Provided records –
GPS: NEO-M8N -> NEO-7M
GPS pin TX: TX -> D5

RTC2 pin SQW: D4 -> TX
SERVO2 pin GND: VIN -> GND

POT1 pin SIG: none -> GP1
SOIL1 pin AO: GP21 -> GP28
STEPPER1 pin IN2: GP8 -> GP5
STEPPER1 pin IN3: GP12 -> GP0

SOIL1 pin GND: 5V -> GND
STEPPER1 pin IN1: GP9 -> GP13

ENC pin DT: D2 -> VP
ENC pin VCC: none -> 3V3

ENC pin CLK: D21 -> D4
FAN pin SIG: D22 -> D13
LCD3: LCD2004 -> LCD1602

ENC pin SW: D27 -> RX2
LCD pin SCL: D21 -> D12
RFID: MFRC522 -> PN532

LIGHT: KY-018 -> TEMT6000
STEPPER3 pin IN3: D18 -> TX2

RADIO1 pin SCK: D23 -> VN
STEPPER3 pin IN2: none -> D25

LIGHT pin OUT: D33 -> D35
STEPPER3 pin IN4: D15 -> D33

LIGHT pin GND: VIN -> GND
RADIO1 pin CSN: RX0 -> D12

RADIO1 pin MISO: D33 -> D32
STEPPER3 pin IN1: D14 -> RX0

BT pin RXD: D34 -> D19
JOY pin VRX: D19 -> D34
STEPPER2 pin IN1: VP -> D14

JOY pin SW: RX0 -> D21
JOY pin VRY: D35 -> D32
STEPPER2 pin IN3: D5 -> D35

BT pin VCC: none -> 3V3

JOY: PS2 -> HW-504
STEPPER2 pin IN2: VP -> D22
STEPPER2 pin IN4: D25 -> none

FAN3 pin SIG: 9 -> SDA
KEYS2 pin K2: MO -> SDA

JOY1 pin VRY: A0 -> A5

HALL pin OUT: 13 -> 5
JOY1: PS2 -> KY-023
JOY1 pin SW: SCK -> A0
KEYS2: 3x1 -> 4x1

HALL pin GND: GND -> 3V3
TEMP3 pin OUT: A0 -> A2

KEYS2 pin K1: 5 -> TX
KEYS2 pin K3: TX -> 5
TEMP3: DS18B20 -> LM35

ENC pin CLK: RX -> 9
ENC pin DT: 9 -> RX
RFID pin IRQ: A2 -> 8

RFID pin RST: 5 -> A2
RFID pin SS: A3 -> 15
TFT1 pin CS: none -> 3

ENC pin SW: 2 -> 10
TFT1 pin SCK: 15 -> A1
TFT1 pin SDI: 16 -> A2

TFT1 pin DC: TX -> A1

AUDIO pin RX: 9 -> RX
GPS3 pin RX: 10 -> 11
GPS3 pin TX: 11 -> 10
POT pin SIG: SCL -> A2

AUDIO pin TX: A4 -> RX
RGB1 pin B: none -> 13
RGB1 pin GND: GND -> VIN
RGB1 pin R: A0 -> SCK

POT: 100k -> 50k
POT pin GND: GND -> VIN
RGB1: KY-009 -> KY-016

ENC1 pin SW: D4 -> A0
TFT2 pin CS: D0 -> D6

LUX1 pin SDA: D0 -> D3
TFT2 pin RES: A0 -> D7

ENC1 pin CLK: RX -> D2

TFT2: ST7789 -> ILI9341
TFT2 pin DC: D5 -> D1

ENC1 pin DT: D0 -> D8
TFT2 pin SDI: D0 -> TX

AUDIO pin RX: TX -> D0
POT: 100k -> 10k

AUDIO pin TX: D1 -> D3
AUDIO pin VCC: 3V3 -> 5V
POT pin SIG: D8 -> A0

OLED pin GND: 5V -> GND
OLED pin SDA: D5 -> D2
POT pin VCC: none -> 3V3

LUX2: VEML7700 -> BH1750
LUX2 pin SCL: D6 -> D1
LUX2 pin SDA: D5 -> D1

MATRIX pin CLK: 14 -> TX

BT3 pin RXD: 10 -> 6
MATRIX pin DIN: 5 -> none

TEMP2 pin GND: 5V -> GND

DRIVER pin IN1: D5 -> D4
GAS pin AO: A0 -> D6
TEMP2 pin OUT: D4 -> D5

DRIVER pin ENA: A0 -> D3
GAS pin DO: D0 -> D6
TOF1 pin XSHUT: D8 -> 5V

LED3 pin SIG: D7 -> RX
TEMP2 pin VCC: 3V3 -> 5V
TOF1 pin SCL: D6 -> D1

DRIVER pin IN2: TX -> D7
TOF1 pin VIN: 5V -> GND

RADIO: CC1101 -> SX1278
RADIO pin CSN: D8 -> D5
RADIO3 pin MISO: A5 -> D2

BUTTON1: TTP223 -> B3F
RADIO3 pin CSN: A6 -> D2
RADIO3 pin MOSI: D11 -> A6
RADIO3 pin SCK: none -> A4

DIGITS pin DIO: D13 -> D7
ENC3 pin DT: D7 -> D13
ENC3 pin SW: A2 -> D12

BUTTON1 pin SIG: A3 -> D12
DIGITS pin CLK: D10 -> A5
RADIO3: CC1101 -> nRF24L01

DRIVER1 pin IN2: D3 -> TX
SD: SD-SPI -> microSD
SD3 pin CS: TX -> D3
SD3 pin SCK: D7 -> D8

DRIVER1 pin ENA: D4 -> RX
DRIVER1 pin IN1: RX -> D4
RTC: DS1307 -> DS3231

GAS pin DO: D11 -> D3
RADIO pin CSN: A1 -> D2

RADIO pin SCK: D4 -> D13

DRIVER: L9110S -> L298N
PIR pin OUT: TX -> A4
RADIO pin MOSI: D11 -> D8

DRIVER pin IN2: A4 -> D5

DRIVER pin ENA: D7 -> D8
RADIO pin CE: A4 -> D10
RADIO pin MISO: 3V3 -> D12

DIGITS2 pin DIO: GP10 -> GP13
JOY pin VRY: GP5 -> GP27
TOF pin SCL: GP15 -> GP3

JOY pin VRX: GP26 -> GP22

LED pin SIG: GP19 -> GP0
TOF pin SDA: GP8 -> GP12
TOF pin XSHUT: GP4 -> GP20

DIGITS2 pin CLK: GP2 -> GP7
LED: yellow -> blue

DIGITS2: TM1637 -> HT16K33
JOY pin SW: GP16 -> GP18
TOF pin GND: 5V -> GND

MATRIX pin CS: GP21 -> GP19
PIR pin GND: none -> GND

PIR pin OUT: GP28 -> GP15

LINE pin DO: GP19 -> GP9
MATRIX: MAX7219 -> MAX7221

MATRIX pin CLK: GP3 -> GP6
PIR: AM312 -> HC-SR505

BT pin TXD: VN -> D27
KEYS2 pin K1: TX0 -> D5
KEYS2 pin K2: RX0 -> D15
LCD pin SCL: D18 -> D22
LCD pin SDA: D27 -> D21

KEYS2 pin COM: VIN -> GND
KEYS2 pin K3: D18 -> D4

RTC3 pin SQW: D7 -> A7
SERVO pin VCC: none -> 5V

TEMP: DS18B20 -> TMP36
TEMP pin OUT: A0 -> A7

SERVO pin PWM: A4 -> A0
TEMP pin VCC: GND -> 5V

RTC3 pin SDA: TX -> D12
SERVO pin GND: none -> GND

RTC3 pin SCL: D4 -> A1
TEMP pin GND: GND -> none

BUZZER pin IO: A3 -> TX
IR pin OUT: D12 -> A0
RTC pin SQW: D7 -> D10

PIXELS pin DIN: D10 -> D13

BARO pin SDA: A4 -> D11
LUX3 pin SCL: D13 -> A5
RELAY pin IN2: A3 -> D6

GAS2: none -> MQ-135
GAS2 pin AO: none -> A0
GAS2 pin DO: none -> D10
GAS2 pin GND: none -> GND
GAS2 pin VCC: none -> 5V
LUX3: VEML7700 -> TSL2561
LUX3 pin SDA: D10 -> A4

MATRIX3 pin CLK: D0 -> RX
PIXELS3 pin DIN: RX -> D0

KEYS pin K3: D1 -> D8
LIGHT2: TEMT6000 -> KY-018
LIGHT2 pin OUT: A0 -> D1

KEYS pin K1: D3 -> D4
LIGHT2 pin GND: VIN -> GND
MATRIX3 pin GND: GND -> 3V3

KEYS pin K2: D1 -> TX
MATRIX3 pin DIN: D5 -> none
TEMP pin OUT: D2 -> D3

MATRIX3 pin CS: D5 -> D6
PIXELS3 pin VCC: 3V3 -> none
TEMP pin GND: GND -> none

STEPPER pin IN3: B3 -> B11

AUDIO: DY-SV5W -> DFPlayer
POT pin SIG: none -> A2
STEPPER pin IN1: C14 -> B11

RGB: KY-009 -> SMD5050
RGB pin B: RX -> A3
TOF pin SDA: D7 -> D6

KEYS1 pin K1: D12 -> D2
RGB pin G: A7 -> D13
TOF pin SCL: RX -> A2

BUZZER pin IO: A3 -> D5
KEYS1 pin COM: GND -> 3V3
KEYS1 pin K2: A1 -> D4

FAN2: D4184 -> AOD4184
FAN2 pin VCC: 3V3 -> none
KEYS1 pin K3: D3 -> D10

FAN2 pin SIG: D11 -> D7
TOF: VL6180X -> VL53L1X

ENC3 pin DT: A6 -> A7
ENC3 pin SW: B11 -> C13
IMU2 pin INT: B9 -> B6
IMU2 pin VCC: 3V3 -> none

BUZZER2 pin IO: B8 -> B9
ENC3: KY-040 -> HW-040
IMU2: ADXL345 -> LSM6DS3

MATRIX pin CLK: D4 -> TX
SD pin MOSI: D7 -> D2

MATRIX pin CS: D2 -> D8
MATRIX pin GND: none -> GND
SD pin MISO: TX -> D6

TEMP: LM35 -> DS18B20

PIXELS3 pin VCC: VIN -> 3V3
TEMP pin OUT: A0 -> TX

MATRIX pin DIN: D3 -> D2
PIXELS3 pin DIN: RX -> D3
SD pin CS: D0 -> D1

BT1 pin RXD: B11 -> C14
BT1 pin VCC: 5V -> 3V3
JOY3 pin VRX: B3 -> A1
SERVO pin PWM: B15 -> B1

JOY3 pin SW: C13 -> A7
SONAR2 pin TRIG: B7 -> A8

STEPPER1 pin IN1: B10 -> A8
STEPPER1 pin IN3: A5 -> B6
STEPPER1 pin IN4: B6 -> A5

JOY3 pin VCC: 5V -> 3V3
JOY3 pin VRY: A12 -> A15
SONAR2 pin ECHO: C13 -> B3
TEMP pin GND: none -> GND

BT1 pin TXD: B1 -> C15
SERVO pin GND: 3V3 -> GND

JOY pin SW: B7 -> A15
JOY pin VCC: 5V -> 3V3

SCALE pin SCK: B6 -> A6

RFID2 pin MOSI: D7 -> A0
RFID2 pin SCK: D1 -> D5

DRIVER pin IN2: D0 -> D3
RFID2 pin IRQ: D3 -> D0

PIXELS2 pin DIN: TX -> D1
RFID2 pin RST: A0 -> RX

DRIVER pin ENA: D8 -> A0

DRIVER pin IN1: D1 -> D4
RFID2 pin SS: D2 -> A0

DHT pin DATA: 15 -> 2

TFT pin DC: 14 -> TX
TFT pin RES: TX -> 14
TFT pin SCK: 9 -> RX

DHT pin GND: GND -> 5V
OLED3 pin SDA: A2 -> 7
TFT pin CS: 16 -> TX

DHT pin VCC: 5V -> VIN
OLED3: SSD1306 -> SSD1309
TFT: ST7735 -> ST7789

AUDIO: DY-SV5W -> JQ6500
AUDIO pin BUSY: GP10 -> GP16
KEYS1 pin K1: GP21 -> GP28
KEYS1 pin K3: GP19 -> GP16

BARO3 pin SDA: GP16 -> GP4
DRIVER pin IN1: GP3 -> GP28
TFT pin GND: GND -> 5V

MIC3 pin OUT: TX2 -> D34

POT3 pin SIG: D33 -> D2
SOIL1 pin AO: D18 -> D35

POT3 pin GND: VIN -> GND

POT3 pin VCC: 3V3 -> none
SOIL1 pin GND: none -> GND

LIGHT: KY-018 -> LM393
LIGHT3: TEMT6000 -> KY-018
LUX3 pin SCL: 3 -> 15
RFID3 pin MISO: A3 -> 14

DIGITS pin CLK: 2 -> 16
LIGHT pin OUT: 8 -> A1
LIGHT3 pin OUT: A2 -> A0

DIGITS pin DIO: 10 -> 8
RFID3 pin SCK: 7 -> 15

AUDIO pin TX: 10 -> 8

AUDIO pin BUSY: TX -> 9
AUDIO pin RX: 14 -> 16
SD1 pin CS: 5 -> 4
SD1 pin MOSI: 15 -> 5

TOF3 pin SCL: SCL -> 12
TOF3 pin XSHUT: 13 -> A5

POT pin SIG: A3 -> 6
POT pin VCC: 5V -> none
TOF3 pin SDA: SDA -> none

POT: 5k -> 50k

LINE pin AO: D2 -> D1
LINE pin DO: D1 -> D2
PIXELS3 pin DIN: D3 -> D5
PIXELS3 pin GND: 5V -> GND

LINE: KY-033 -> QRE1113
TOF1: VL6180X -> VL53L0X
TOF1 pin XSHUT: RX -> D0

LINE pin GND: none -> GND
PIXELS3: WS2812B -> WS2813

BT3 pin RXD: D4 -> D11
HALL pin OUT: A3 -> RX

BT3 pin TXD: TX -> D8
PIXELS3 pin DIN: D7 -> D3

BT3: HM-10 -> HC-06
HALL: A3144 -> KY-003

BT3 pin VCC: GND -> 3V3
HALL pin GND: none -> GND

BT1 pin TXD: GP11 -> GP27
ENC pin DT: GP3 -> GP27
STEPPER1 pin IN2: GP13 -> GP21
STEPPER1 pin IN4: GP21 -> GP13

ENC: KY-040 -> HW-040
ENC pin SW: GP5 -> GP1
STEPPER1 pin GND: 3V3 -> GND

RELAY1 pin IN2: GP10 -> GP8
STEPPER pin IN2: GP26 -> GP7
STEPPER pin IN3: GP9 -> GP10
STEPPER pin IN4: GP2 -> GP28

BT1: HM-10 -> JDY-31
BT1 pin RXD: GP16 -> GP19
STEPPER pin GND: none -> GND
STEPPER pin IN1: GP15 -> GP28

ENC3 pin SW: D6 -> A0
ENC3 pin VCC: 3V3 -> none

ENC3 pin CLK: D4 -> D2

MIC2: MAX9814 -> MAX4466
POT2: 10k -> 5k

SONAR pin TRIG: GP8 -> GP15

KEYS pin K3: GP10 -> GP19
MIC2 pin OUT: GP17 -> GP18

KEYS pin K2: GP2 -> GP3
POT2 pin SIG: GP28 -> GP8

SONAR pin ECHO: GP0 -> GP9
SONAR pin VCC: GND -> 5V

Your goal – Retype every line up to and including the one that contains "LUX2 pin SCL: D6 -> D1", beginning at the first line of the records, with no edits.

Result of the exercise –
GPS: NEO-M8N -> NEO-7M
GPS pin TX: TX -> D5

RTC2 pin SQW: D4 -> TX
SERVO2 pin GND: VIN -> GND

POT1 pin SIG: none -> GP1
SOIL1 pin AO: GP21 -> GP28
STEPPER1 pin IN2: GP8 -> GP5
STEPPER1 pin IN3: GP12 -> GP0

SOIL1 pin GND: 5V -> GND
STEPPER1 pin IN1: GP9 -> GP13

ENC pin DT: D2 -> VP
ENC pin VCC: none -> 3V3

ENC pin CLK: D21 -> D4
FAN pin SIG: D22 -> D13
LCD3: LCD2004 -> LCD1602

ENC pin SW: D27 -> RX2
LCD pin SCL: D21 -> D12
RFID: MFRC522 -> PN532

LIGHT: KY-018 -> TEMT6000
STEPPER3 pin IN3: D18 -> TX2

RADIO1 pin SCK: D23 -> VN
STEPPER3 pin IN2: none -> D25

LIGHT pin OUT: D33 -> D35
STEPPER3 pin IN4: D15 -> D33

LIGHT pin GND: VIN -> GND
RADIO1 pin CSN: RX0 -> D12

RADIO1 pin MISO: D33 -> D32
STEPPER3 pin IN1: D14 -> RX0

BT pin RXD: D34 -> D19
JOY pin VRX: D19 -> D34
STEPPER2 pin IN1: VP -> D14

JOY pin SW: RX0 -> D21
JOY pin VRY: D35 -> D32
STEPPER2 pin IN3: D5 -> D35

BT pin VCC: none -> 3V3

JOY: PS2 -> HW-504
STEPPER2 pin IN2: VP -> D22
STEPPER2 pin IN4: D25 -> none

FAN3 pin SIG: 9 -> SDA
KEYS2 pin K2: MO -> SDA

JOY1 pin VRY: A0 -> A5

HALL pin OUT: 13 -> 5
JOY1: PS2 -> KY-023
JOY1 pin SW: SCK -> A0
KEYS2: 3x1 -> 4x1

HALL pin GND: GND -> 3V3
TEMP3 pin OUT: A0 -> A2

KEYS2 pin K1: 5 -> TX
KEYS2 pin K3: TX -> 5
TEMP3: DS18B20 -> LM35

ENC pin CLK: RX -> 9
ENC pin DT: 9 -> RX
RFID pin IRQ: A2 -> 8

RFID pin RST: 5 -> A2
RFID pin SS: A3 -> 15
TFT1 pin CS: none -> 3

ENC pin SW: 2 -> 10
TFT1 pin SCK: 15 -> A1
TFT1 pin SDI: 16 -> A2

TFT1 pin DC: TX -> A1

AUDIO pin RX: 9 -> RX
GPS3 pin RX: 10 -> 11
GPS3 pin TX: 11 -> 10
POT pin SIG: SCL -> A2

AUDIO pin TX: A4 -> RX
RGB1 pin B: none -> 13
RGB1 pin GND: GND -> VIN
RGB1 pin R: A0 -> SCK

POT: 100k -> 50k
POT pin GND: GND -> VIN
RGB1: KY-009 -> KY-016

ENC1 pin SW: D4 -> A0
TFT2 pin CS: D0 -> D6

LUX1 pin SDA: D0 -> D3
TFT2 pin RES: A0 -> D7

ENC1 pin CLK: RX -> D2

TFT2: ST7789 -> ILI9341
TFT2 pin DC: D5 -> D1

ENC1 pin DT: D0 -> D8
TFT2 pin SDI: D0 -> TX

AUDIO pin RX: TX -> D0
POT: 100k -> 10k

AUDIO pin TX: D1 -> D3
AUDIO pin VCC: 3V3 -> 5V
POT pin SIG: D8 -> A0

OLED pin GND: 5V -> GND
OLED pin SDA: D5 -> D2
POT pin VCC: none -> 3V3

LUX2: VEML7700 -> BH1750
LUX2 pin SCL: D6 -> D1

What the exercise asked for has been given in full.